**EXERCISE DIRECTIONS**
Write out exactly the lines from the first line of the records below through the line that contains "carrete [amarillo] [344", and stop there.

**ENTRIES PROVIDED**
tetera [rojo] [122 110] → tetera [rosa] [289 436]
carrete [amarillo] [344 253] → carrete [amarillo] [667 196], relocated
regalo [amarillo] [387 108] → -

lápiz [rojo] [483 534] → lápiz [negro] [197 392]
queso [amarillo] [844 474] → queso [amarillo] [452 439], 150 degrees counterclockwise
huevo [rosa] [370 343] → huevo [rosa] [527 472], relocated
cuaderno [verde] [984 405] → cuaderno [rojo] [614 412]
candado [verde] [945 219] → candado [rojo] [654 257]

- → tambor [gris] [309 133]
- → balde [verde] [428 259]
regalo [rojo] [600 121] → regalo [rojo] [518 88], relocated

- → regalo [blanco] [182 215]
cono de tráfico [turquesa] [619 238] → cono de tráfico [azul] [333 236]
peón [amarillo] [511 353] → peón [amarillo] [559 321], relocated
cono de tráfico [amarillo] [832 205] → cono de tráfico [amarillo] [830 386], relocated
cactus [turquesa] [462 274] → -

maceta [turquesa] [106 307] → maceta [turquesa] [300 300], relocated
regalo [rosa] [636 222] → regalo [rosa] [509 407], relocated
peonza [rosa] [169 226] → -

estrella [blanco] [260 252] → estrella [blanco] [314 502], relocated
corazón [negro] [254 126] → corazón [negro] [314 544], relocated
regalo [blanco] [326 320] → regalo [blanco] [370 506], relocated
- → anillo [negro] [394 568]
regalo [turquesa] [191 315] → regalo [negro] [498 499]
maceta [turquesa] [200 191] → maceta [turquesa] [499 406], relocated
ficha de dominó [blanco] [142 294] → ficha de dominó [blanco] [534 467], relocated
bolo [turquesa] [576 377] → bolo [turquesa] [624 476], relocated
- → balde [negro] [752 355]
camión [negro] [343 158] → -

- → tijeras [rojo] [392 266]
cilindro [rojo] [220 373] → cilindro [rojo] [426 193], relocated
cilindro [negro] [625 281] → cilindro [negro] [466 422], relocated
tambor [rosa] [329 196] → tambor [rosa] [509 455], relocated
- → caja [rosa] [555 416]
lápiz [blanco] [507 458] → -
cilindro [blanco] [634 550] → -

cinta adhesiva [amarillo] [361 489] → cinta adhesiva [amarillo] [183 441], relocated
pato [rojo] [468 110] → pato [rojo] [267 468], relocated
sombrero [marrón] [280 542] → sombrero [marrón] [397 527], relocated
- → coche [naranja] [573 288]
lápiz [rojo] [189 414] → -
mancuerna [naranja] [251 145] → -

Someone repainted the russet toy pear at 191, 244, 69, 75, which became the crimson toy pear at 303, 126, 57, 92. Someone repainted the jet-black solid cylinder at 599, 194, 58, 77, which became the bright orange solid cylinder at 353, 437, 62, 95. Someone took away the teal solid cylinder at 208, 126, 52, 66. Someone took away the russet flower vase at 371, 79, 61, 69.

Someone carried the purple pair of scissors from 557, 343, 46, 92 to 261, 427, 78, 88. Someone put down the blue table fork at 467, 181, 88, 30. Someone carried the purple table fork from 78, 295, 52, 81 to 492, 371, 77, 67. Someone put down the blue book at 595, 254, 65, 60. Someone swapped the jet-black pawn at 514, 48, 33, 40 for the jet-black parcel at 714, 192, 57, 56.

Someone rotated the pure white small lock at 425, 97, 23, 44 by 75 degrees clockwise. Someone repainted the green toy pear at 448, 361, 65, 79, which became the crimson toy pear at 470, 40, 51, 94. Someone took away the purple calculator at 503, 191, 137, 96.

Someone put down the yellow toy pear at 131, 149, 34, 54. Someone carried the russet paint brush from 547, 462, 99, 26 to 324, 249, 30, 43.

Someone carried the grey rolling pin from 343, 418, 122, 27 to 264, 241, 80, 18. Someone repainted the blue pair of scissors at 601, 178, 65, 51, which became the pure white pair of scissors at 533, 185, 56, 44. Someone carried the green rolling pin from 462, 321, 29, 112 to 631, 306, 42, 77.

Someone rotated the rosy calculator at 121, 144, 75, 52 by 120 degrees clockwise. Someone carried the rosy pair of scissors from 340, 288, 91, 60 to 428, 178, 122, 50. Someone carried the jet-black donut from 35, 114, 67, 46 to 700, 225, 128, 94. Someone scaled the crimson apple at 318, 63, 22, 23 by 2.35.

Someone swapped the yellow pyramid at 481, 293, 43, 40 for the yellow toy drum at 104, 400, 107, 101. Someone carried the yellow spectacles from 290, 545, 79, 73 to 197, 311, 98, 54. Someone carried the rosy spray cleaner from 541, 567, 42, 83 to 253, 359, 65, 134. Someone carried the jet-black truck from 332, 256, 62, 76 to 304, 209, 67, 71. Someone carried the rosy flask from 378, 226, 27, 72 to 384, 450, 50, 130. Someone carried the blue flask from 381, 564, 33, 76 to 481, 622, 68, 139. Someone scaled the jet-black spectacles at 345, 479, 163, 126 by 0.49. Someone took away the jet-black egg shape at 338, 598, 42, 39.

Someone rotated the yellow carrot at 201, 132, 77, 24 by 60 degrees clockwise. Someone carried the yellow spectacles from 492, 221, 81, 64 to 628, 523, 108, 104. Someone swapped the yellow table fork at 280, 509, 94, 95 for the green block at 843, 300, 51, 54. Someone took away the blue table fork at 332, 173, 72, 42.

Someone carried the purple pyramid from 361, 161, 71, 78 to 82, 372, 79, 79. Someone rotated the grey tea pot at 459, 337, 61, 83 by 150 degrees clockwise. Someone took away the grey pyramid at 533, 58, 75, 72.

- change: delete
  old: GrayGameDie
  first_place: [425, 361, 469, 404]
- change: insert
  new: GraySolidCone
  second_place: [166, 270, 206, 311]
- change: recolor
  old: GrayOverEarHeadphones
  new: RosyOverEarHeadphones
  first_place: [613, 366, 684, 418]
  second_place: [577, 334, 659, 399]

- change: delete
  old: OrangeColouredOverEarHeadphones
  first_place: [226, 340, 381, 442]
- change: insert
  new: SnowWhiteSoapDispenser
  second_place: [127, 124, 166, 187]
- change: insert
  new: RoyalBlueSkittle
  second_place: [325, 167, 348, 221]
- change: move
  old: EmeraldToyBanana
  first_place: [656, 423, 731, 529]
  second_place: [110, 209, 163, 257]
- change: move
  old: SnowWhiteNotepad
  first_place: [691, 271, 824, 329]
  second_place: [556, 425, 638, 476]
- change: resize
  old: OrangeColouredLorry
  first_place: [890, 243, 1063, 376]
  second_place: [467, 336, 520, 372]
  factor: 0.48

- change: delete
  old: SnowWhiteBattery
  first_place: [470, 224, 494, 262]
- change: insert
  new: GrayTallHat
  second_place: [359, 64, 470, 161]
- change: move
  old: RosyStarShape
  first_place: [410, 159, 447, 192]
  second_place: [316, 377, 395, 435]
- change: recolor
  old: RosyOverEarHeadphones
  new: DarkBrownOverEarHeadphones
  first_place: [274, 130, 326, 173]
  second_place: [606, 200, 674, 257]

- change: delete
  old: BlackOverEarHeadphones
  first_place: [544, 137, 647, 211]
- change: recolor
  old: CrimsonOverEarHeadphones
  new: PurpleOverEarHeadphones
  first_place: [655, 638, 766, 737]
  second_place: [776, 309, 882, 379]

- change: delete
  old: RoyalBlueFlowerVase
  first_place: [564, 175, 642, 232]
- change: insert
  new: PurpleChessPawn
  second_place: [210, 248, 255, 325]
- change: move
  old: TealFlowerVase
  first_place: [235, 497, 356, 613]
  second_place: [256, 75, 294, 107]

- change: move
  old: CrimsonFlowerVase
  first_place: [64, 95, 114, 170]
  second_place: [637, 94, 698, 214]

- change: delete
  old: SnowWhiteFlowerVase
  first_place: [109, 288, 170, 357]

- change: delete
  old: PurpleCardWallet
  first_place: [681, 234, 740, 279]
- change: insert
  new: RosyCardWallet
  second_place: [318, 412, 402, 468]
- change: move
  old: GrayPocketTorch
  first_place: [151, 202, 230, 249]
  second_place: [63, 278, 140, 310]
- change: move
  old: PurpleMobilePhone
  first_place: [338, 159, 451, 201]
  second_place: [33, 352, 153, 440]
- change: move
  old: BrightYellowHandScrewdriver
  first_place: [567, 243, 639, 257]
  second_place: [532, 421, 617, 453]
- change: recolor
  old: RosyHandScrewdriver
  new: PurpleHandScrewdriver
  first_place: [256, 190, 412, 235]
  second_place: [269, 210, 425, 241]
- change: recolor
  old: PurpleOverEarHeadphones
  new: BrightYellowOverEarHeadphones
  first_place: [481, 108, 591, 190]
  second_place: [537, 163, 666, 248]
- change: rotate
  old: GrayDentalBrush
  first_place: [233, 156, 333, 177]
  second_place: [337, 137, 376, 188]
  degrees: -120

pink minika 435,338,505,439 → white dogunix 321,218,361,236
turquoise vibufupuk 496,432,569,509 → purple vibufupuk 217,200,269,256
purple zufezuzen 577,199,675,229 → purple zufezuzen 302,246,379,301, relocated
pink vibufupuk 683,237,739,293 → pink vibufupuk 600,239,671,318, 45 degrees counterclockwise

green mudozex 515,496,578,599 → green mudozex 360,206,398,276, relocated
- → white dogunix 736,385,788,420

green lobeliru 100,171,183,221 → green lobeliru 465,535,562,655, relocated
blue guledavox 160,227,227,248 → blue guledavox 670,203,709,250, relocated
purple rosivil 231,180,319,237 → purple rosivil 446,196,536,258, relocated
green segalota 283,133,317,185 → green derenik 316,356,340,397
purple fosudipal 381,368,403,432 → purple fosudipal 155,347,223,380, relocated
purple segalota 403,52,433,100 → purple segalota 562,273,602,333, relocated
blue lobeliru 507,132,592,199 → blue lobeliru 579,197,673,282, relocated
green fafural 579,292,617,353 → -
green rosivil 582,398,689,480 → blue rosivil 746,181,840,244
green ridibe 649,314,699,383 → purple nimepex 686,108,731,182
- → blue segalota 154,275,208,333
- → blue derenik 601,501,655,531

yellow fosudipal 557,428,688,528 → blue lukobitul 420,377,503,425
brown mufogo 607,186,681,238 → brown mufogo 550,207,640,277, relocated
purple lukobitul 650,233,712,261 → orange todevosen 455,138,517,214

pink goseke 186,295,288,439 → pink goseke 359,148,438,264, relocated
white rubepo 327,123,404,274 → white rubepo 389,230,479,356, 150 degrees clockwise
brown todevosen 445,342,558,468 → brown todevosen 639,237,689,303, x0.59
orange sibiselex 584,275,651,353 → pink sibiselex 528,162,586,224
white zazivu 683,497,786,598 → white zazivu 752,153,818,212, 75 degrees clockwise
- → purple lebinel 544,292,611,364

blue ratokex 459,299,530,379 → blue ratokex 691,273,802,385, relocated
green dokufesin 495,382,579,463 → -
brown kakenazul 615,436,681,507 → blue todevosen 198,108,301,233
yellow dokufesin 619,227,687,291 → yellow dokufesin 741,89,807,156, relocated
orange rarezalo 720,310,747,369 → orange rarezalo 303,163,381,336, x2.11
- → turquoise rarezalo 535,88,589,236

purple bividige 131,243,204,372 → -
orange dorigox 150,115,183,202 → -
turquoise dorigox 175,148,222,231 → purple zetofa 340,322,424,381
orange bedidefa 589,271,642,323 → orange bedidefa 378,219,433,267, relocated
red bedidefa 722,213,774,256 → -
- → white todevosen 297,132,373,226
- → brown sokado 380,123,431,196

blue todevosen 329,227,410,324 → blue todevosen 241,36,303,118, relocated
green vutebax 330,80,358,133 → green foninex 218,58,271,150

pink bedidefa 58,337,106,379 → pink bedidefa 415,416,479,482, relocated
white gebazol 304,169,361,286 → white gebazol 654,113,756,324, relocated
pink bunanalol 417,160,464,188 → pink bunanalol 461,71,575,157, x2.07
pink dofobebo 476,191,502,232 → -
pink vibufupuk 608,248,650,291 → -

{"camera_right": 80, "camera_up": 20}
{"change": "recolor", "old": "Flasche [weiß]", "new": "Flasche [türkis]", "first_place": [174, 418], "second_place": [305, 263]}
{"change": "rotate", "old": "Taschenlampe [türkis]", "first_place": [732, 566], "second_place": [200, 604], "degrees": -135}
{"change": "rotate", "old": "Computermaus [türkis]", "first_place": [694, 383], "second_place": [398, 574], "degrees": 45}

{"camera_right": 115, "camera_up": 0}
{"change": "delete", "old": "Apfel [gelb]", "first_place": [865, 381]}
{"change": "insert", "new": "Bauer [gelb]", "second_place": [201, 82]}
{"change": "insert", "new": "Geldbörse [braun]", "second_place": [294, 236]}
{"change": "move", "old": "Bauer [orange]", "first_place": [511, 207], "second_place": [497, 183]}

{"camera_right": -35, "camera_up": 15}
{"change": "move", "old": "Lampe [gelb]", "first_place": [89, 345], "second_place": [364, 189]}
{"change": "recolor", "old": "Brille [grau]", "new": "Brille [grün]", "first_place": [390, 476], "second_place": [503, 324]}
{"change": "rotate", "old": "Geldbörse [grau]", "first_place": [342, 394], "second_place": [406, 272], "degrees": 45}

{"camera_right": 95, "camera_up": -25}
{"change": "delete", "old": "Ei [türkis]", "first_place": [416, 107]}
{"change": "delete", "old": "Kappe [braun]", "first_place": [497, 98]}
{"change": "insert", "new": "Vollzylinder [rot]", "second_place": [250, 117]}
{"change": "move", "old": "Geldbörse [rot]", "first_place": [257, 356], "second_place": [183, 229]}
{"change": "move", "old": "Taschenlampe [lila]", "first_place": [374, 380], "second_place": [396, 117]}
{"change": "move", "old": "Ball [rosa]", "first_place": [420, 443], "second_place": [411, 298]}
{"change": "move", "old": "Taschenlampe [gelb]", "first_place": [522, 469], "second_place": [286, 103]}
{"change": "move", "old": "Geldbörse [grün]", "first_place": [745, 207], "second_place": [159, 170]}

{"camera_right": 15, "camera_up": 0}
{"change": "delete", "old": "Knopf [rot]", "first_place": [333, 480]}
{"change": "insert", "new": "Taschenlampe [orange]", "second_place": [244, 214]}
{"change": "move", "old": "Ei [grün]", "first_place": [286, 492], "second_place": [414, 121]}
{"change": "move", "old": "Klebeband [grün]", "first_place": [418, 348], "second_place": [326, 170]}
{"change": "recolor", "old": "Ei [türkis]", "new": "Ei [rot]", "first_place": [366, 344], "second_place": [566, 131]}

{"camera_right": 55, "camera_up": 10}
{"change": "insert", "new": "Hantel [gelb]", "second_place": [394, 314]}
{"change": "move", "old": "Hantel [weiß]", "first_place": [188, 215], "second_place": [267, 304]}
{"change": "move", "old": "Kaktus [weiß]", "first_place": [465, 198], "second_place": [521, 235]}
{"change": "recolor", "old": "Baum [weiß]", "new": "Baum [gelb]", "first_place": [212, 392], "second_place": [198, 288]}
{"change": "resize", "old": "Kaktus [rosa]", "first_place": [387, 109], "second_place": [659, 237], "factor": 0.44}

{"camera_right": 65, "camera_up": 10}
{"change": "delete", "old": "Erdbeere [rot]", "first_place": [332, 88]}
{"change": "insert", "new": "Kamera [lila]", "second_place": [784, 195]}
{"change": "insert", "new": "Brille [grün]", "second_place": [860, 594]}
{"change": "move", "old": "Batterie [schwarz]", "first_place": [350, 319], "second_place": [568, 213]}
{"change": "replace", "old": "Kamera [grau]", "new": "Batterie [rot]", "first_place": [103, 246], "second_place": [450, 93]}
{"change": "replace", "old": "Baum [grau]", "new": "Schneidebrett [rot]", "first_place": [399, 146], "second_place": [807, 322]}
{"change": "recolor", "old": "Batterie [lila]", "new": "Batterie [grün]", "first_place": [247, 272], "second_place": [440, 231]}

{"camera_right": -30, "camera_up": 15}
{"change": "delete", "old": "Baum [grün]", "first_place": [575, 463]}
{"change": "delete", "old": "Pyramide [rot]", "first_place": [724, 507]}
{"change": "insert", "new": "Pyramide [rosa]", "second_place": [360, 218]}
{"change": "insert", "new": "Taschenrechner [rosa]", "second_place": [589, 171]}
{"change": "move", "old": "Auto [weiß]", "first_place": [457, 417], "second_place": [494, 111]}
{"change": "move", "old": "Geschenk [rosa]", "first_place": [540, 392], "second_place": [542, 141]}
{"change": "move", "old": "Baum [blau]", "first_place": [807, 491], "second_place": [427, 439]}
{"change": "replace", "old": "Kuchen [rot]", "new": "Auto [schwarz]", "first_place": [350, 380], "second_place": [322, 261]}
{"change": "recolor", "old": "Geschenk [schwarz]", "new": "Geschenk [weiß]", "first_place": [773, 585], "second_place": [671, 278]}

**RESPONSE TO THIS EXERCISE**
tetera [rojo] [122 110] → tetera [rosa] [289 436]
carrete [amarillo] [344 253] → carrete [amarillo] [667 196], relocated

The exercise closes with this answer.